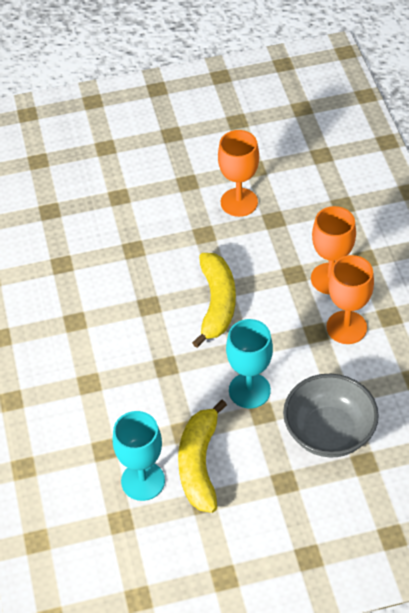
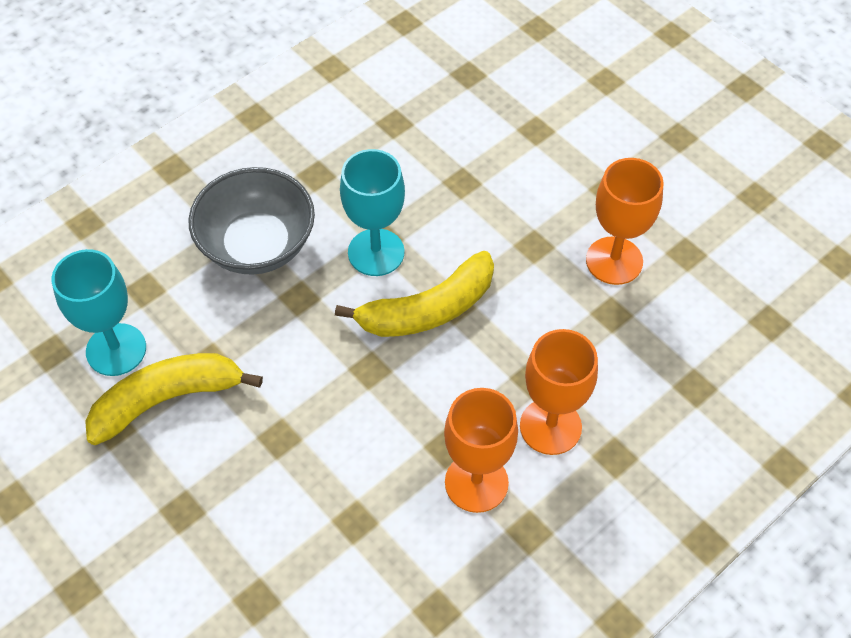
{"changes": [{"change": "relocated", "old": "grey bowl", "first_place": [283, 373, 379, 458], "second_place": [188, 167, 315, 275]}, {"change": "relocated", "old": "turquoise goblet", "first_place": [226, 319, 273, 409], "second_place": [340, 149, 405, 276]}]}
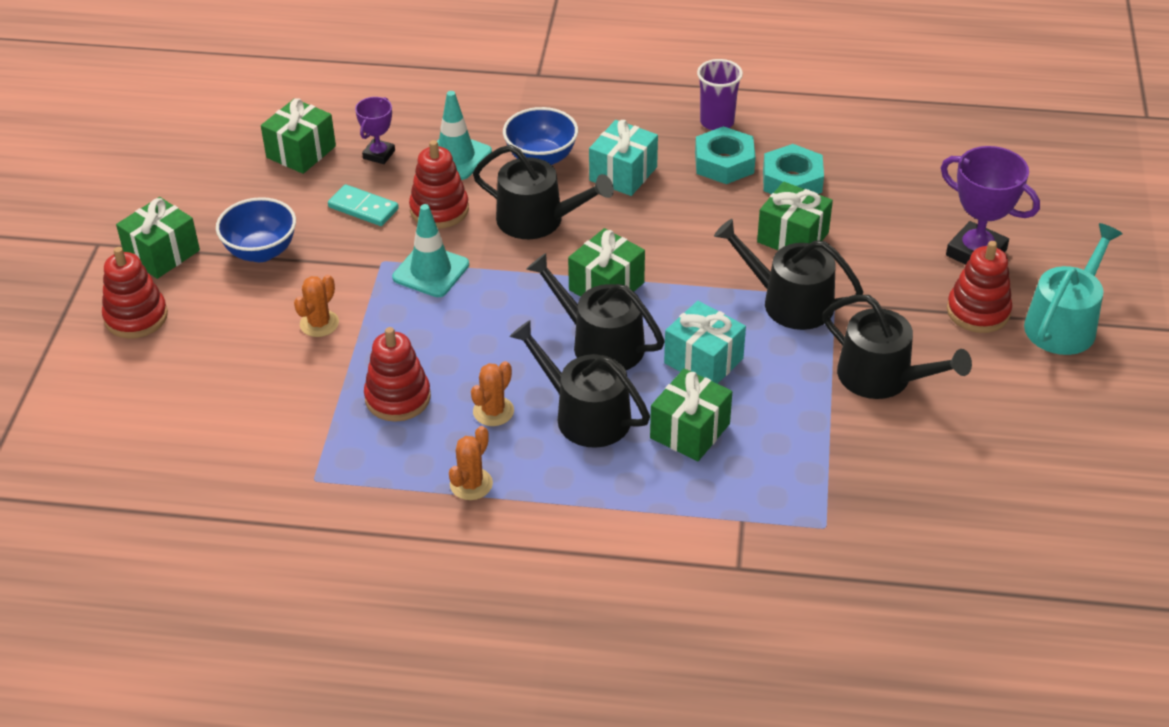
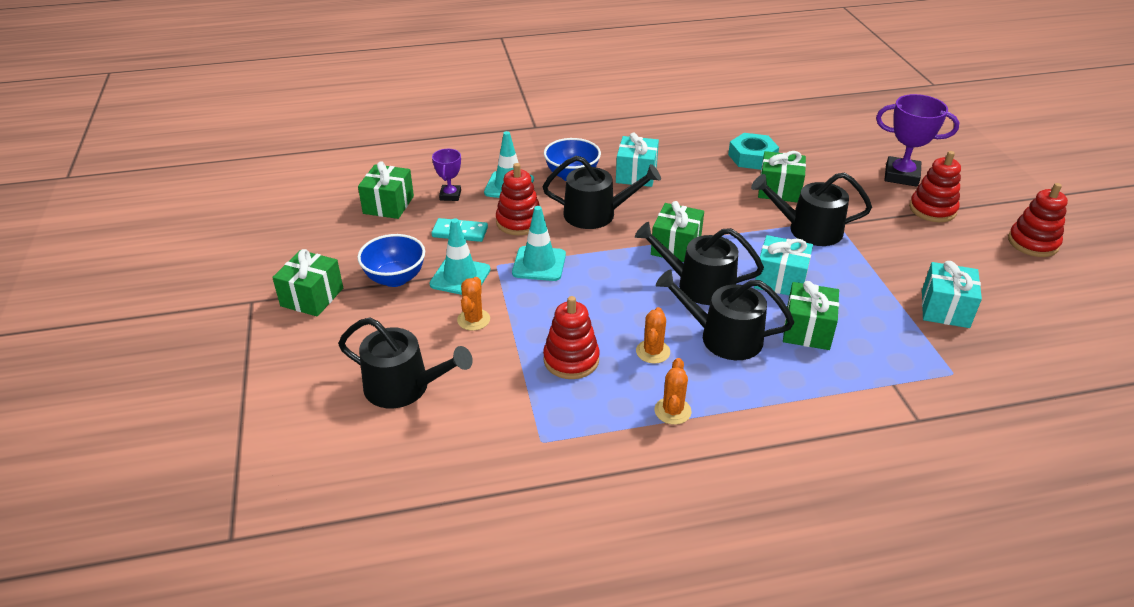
{"changes": [{"change": "relocated", "old": "black watering can", "first_place": [823, 295, 972, 399], "second_place": [338, 317, 473, 408]}, {"change": "appeared", "new": "turquoise traffic cone", "second_place": [429, 218, 491, 295]}, {"change": "appeared", "new": "turquoise gift", "second_place": [922, 261, 982, 328]}, {"change": "relocated", "old": "red stacking toy", "first_place": [102, 247, 168, 339], "second_place": [1008, 183, 1068, 257]}, {"change": "missing", "old": "turquoise nut", "first_place": [695, 126, 756, 184]}, {"change": "missing", "old": "purple cup", "first_place": [697, 59, 743, 130]}, {"change": "missing", "old": "turquoise watering can", "first_place": [1024, 223, 1122, 355]}]}
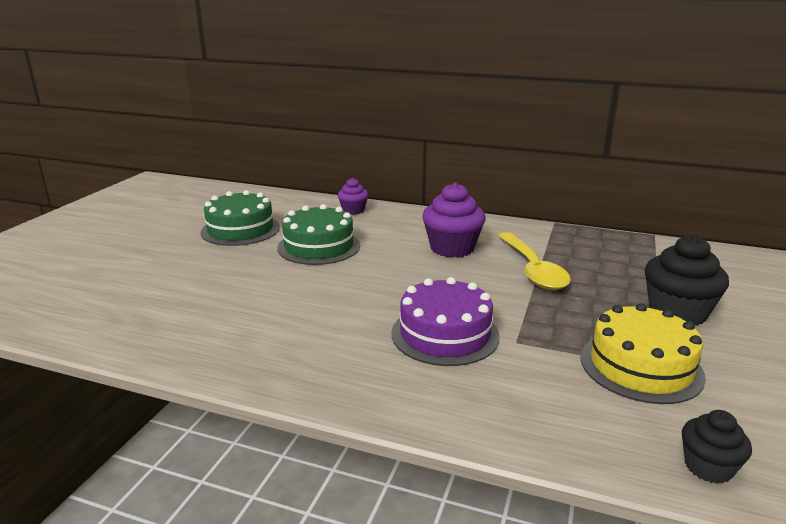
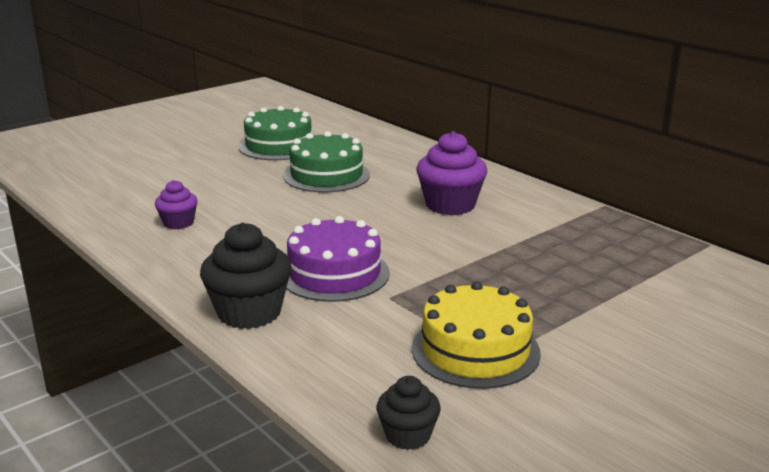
{"changes": [{"change": "relocated", "old": "purple cupcake", "first_place": [338, 178, 368, 215], "second_place": [155, 180, 198, 229]}, {"change": "relocated", "old": "black cupcake", "first_place": [645, 235, 729, 326], "second_place": [200, 223, 292, 329]}, {"change": "missing", "old": "yellow spoon", "first_place": [498, 232, 571, 290]}]}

_What is required_
In the reply, each line of the data must appear exactly as written, and no picture may appear.

_Solved problem_
{"changes": [{"change": "relocated", "old": "grey bowl", "first_place": [283, 373, 379, 458], "second_place": [188, 167, 315, 275]}, {"change": "relocated", "old": "turquoise goblet", "first_place": [226, 319, 273, 409], "second_place": [340, 149, 405, 276]}]}
{"changes": [{"change": "relocated", "old": "black watering can", "first_place": [823, 295, 972, 399], "second_place": [338, 317, 473, 408]}, {"change": "appeared", "new": "turquoise traffic cone", "second_place": [429, 218, 491, 295]}, {"change": "appeared", "new": "turquoise gift", "second_place": [922, 261, 982, 328]}, {"change": "relocated", "old": "red stacking toy", "first_place": [102, 247, 168, 339], "second_place": [1008, 183, 1068, 257]}, {"change": "missing", "old": "turquoise nut", "first_place": [695, 126, 756, 184]}, {"change": "missing", "old": "purple cup", "first_place": [697, 59, 743, 130]}, {"change": "missing", "old": "turquoise watering can", "first_place": [1024, 223, 1122, 355]}]}
{"changes": [{"change": "relocated", "old": "purple cupcake", "first_place": [338, 178, 368, 215], "second_place": [155, 180, 198, 229]}, {"change": "relocated", "old": "black cupcake", "first_place": [645, 235, 729, 326], "second_place": [200, 223, 292, 329]}, {"change": "missing", "old": "yellow spoon", "first_place": [498, 232, 571, 290]}]}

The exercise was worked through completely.